* _Assigned task_: Beneath this instruction is a listing; write out exactly the line that contains "The second view" and each line after it to the last.

* _Data for analysis_:

# # # #

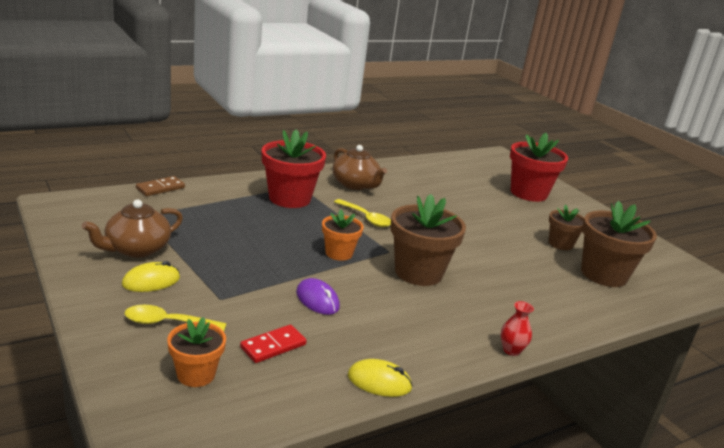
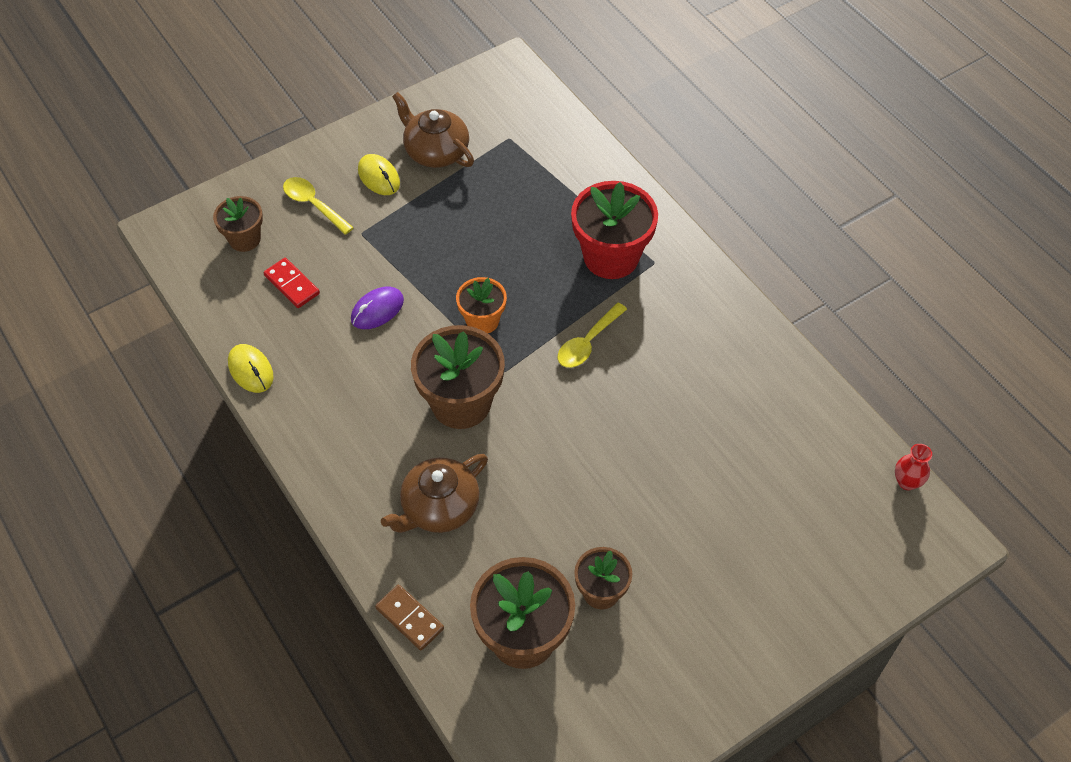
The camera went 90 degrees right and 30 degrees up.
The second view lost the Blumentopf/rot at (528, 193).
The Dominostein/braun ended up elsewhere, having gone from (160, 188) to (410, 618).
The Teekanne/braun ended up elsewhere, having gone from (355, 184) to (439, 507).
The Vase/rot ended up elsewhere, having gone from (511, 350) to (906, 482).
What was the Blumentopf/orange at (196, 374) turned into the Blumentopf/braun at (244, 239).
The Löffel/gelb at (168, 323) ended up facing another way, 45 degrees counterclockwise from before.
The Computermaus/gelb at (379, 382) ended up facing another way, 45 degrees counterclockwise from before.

# # # #

* _Exercise solution_:
The second view lost the Blumentopf/rot at (528, 193).
The Dominostein/braun ended up elsewhere, having gone from (160, 188) to (410, 618).
The Teekanne/braun ended up elsewhere, having gone from (355, 184) to (439, 507).
The Vase/rot ended up elsewhere, having gone from (511, 350) to (906, 482).
What was the Blumentopf/orange at (196, 374) turned into the Blumentopf/braun at (244, 239).
The Löffel/gelb at (168, 323) ended up facing another way, 45 degrees counterclockwise from before.
The Computermaus/gelb at (379, 382) ended up facing another way, 45 degrees counterclockwise from before.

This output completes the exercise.